----- Records for this exercise -----
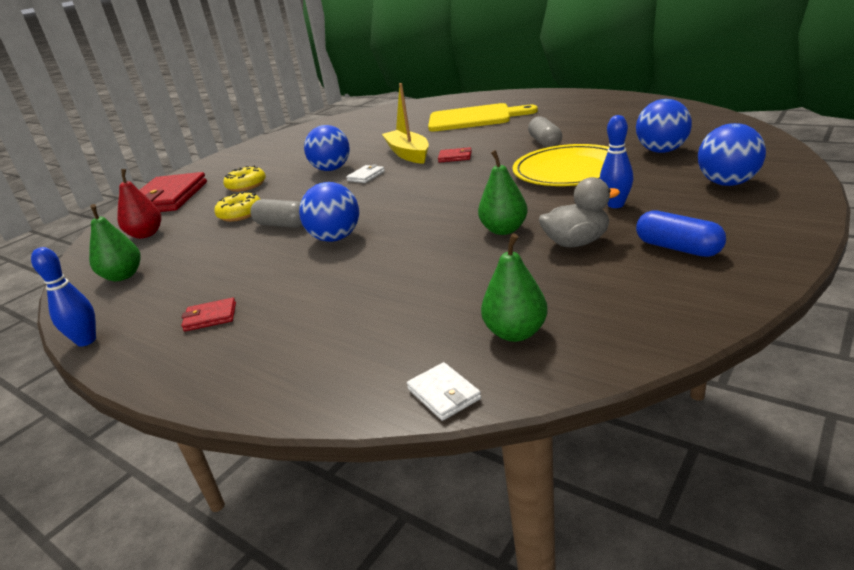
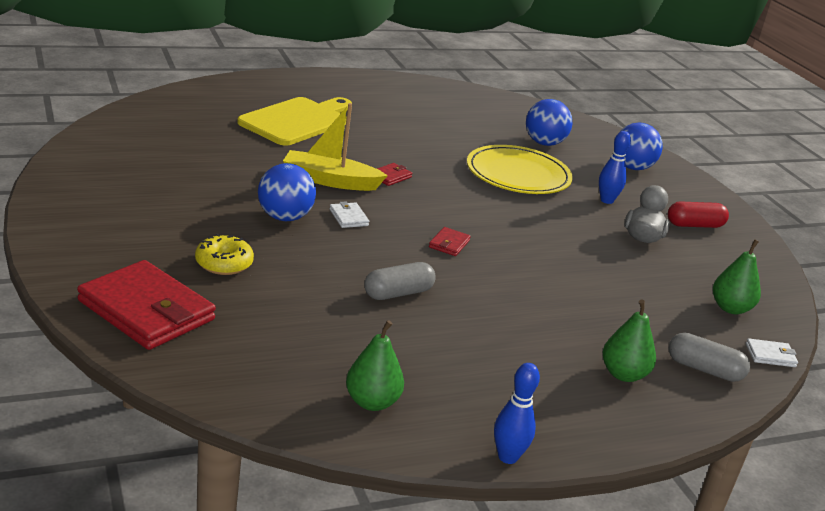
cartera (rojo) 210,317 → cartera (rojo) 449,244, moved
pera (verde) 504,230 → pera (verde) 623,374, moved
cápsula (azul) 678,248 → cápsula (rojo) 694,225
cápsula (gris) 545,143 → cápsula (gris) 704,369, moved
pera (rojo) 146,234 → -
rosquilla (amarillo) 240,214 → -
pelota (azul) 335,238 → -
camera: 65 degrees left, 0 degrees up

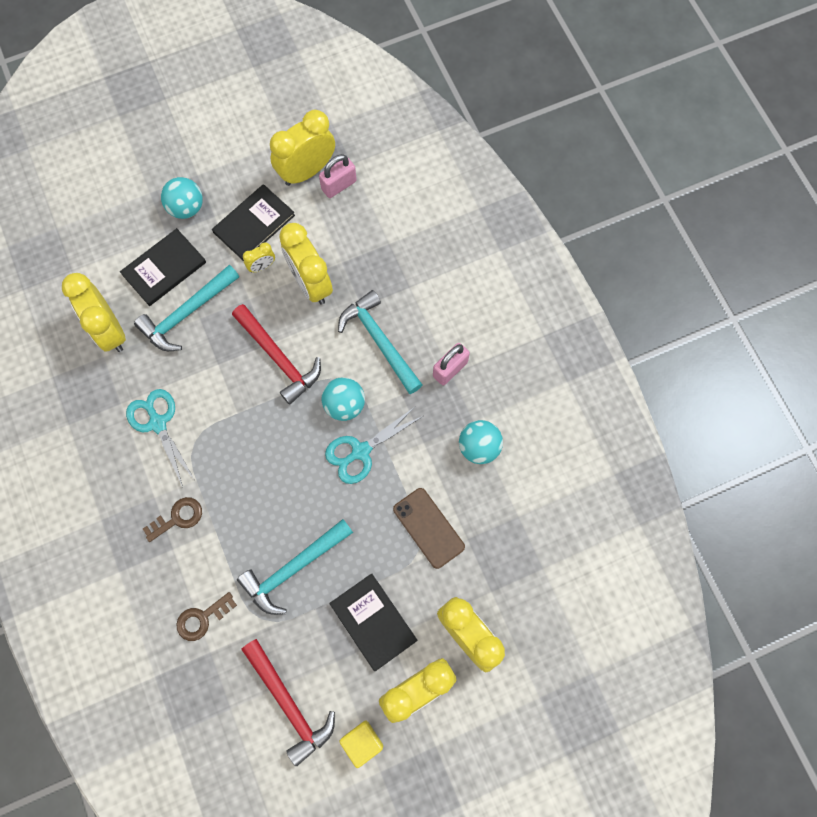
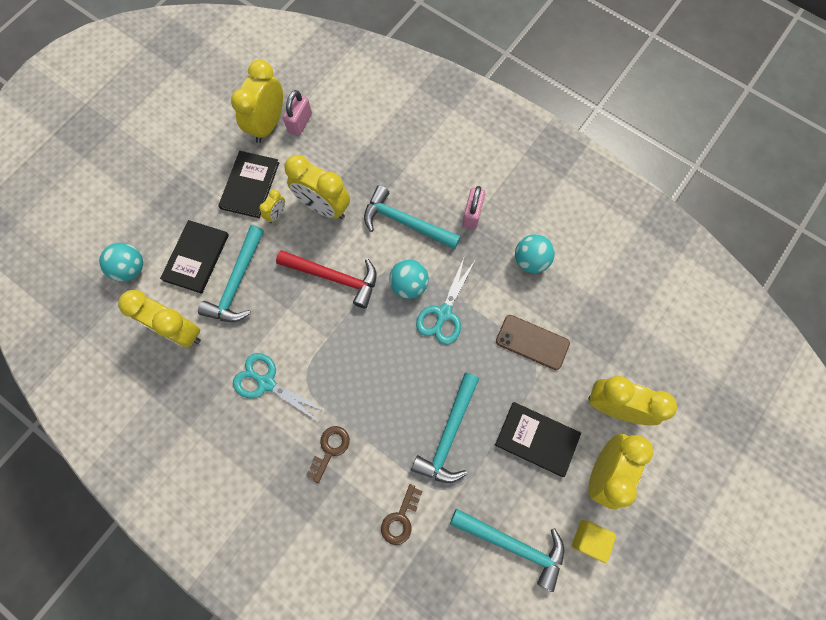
pelota (turquesa) 186,208 → pelota (turquesa) 130,269, moved
martillo (rojo) 289,704 → martillo (turquesa) 513,545
camera: 30 degrees left, 0 degrees up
-----
» Exercise prompt
Copy out every line of the data above, taking care to leave the pictures out.

» Written answer
cartera (rojo) 210,317 → cartera (rojo) 449,244, moved
pera (verde) 504,230 → pera (verde) 623,374, moved
cápsula (azul) 678,248 → cápsula (rojo) 694,225
cápsula (gris) 545,143 → cápsula (gris) 704,369, moved
pera (rojo) 146,234 → -
rosquilla (amarillo) 240,214 → -
pelota (azul) 335,238 → -
camera: 65 degrees left, 0 degrees up

pelota (turquesa) 186,208 → pelota (turquesa) 130,269, moved
martillo (rojo) 289,704 → martillo (turquesa) 513,545
camera: 30 degrees left, 0 degrees up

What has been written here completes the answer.